#### Your objective
In the records below, some lines hold the word "pink". Copy each of those lines.

[Records contained in a dataset]
————————
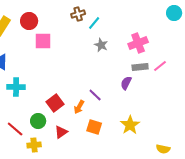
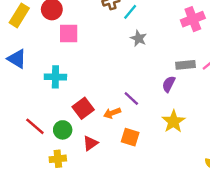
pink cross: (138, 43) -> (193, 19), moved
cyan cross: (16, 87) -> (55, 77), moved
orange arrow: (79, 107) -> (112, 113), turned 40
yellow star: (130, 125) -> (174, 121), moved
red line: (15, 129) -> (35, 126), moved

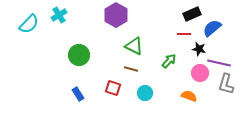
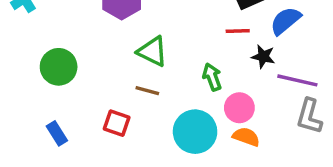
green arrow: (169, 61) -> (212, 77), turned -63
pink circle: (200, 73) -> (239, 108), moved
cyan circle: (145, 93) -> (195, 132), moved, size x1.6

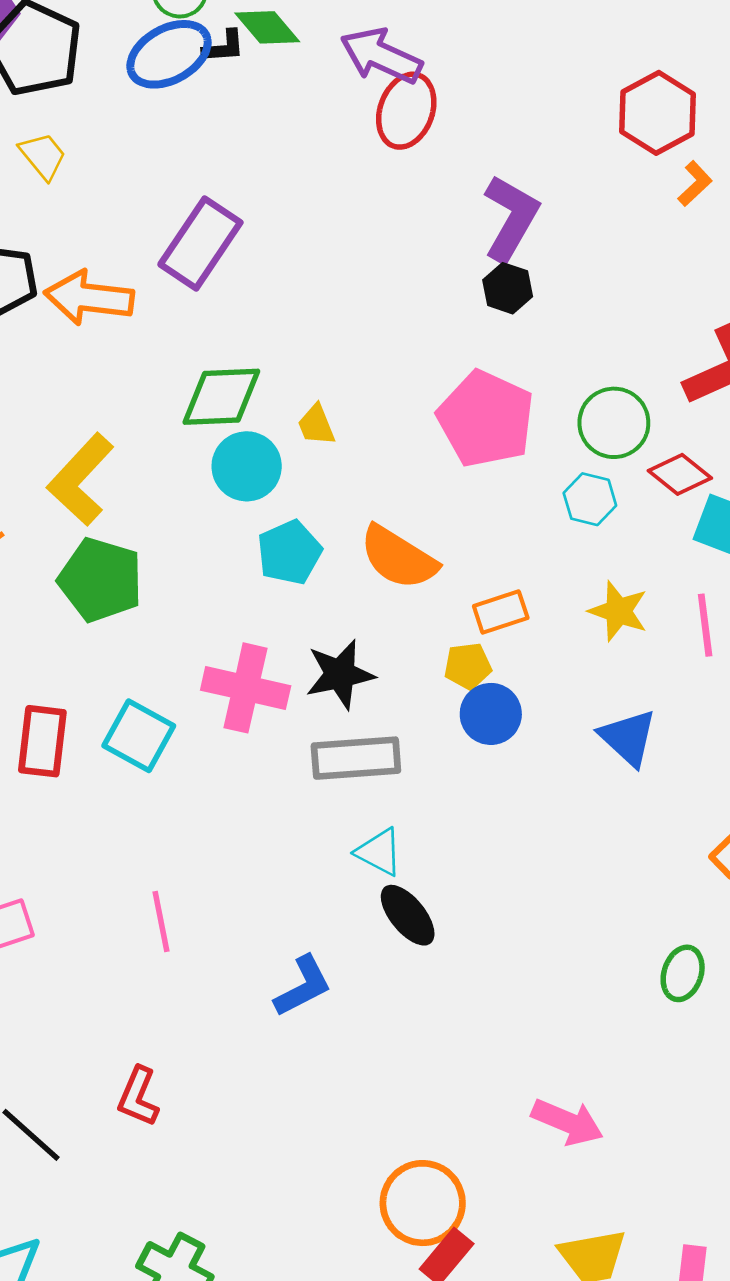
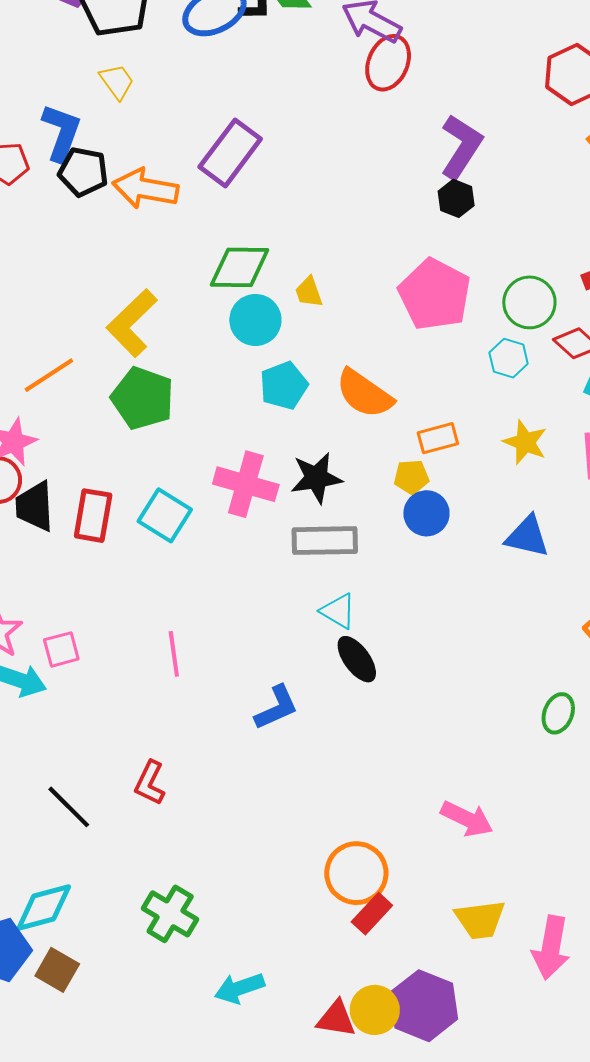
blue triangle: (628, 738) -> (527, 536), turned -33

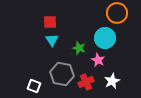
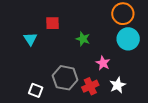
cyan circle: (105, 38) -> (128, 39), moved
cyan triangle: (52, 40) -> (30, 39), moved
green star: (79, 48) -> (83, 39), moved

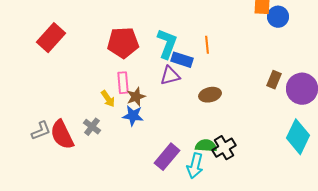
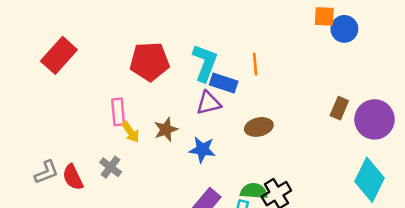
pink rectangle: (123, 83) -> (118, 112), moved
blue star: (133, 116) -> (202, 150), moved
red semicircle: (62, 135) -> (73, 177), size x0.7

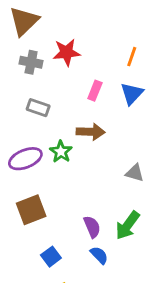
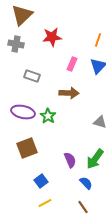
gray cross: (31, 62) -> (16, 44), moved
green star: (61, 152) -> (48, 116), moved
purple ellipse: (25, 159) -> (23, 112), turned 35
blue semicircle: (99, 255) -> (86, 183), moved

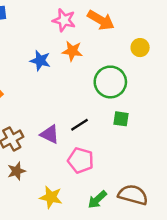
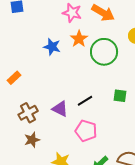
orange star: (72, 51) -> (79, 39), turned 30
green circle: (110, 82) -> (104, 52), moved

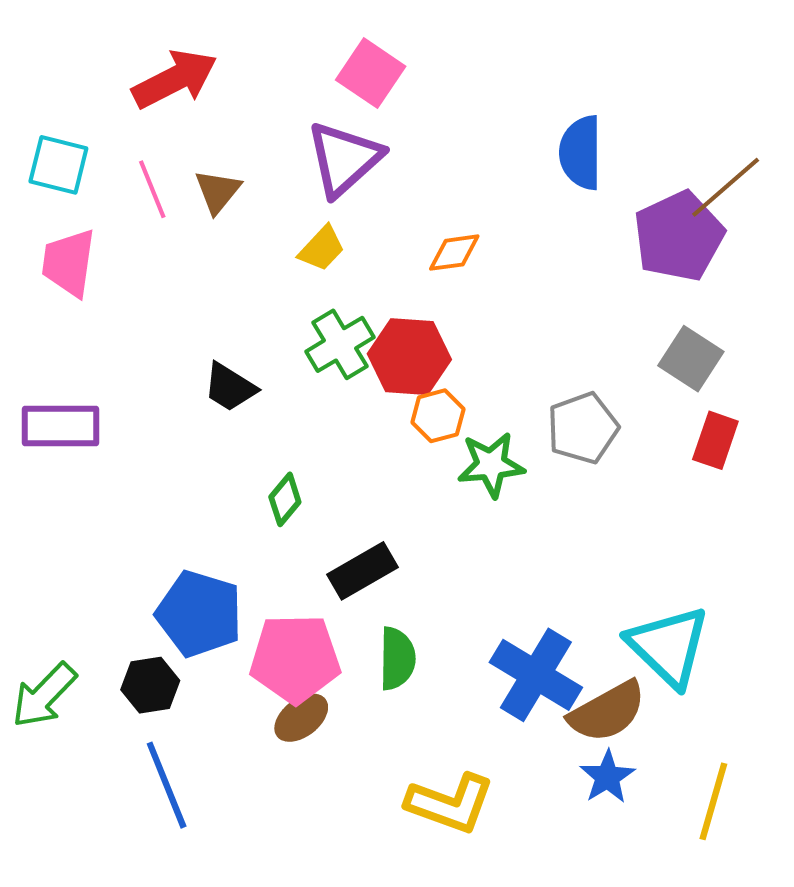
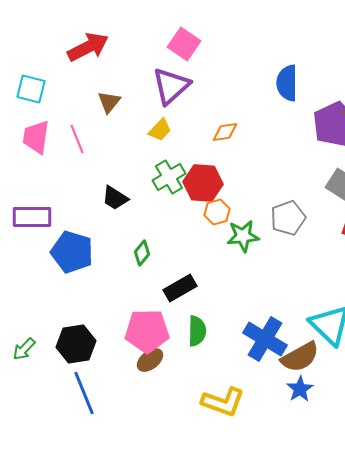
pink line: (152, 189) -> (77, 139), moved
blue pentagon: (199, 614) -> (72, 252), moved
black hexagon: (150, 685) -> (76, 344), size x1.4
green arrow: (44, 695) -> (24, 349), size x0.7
————————
#### Result of this exercise
pink cross: (138, 43) -> (193, 19), moved
pink circle: (200, 73) -> (239, 108), moved
pink rectangle: (123, 83) -> (118, 112), moved
pink line: (152, 189) -> (77, 139), moved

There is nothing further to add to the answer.